• **Task prompt**:
When a line in the material contains the word "none", copy it.

Segment Start: Excerpted records

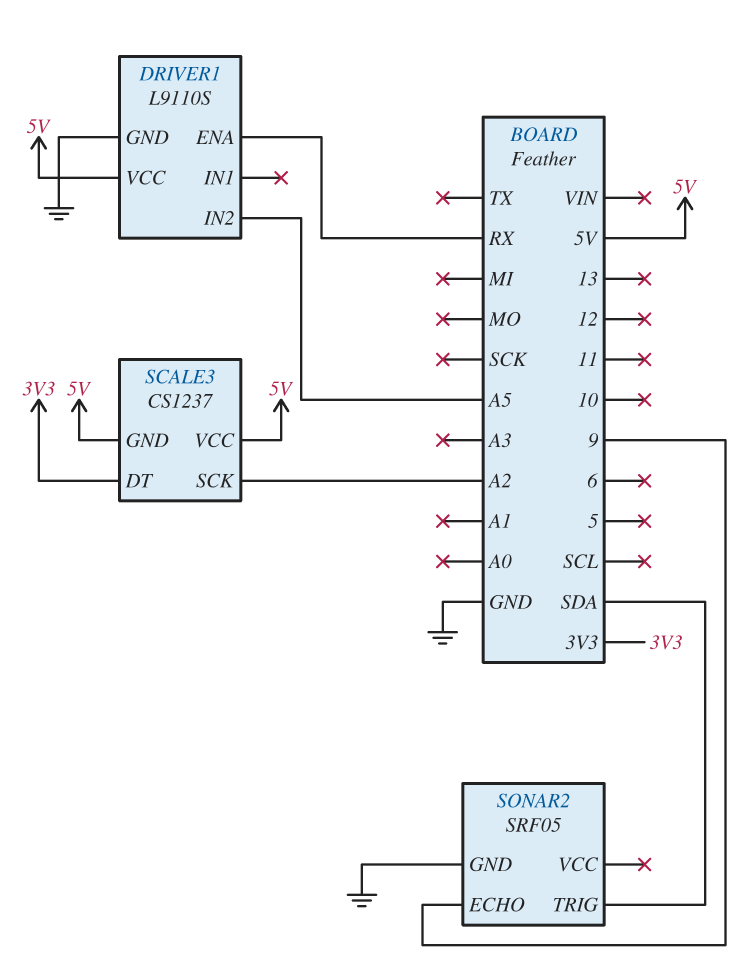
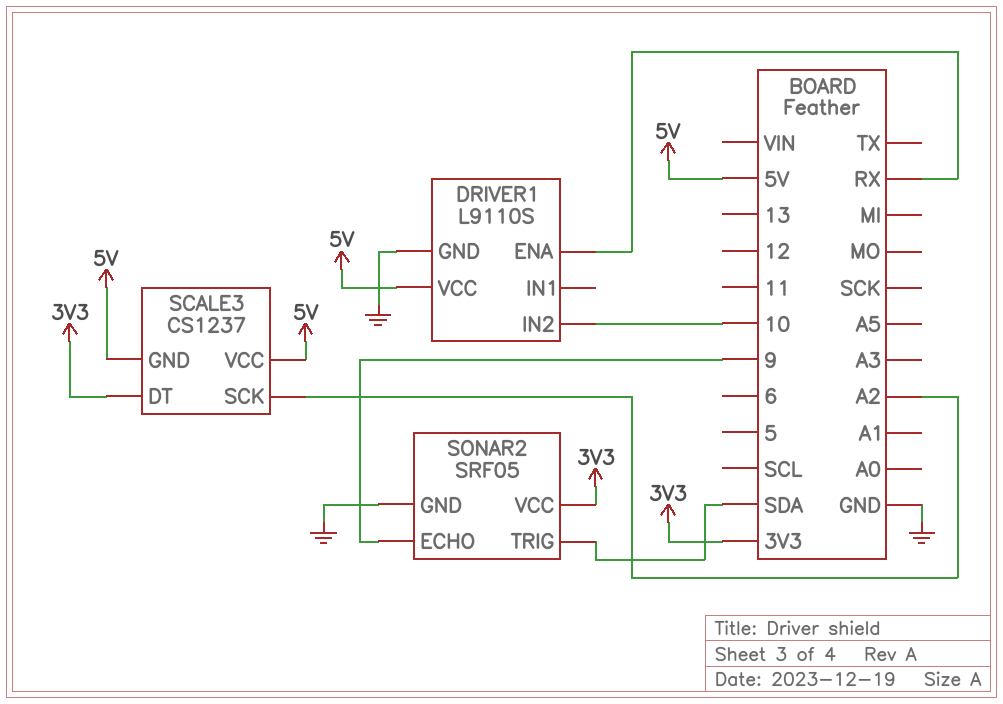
DRIVER1 pin IN2: A5 -> 10
SONAR2 pin VCC: none -> 3V3

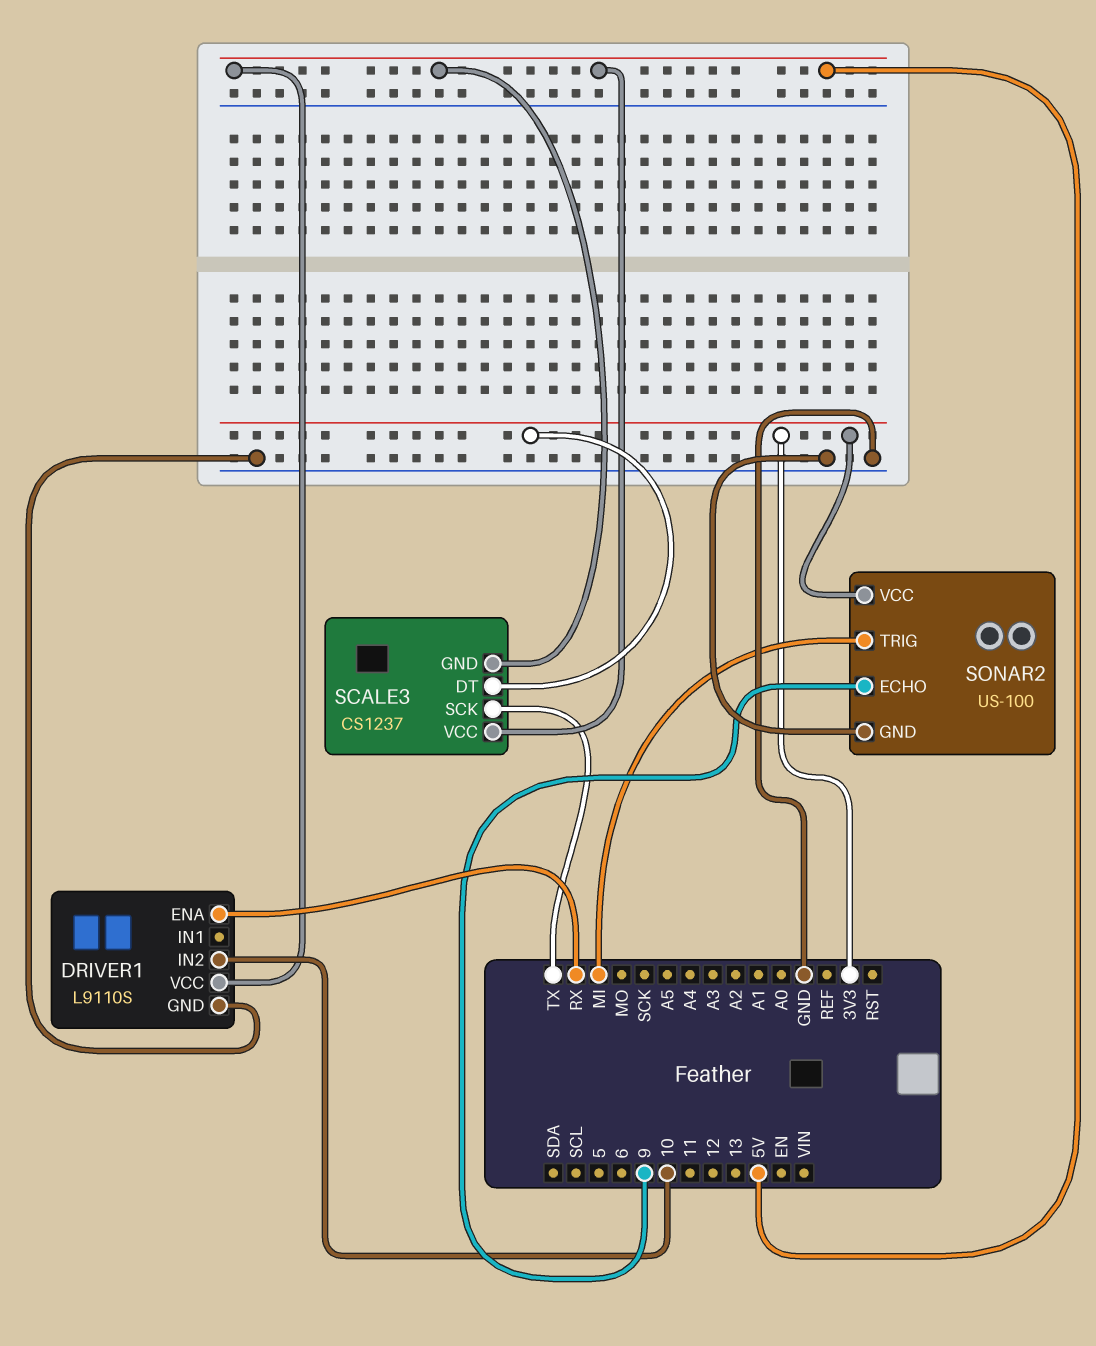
SCALE3 pin SCK: A2 -> TX
SONAR2: SRF05 -> US-100
SONAR2 pin TRIG: SDA -> MI

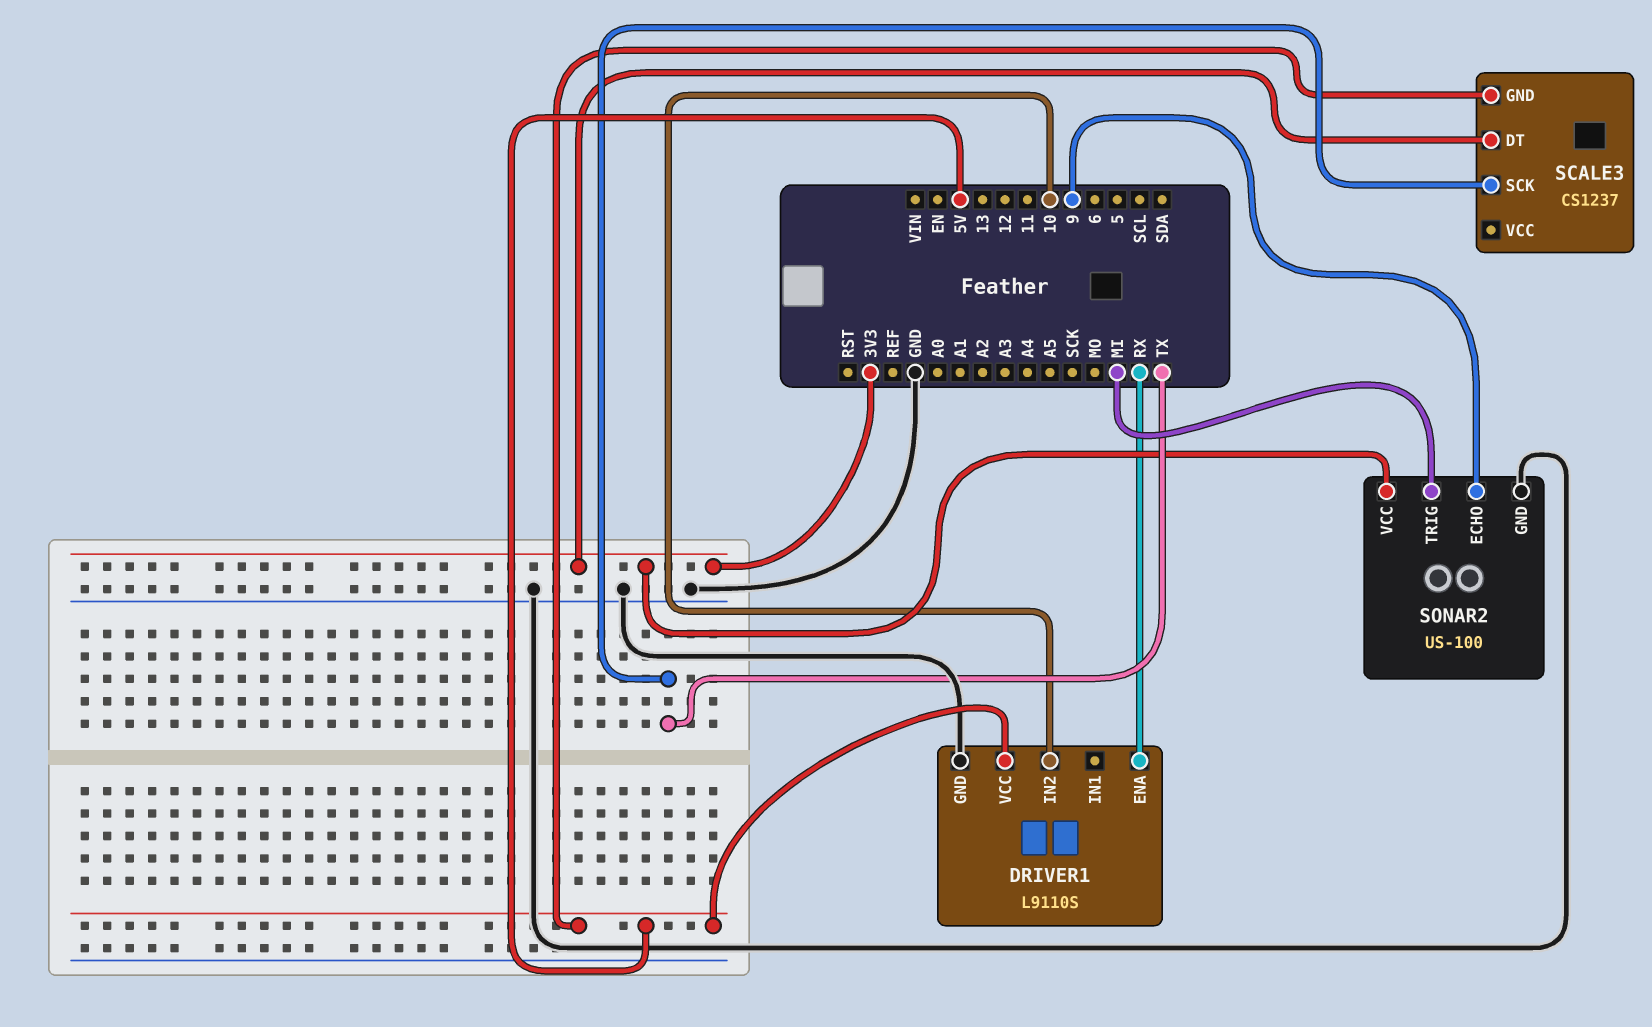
SCALE3 pin VCC: 5V -> none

Segment End: Excerpted records

• **Solved problem**:
SONAR2 pin VCC: none -> 3V3
SCALE3 pin VCC: 5V -> none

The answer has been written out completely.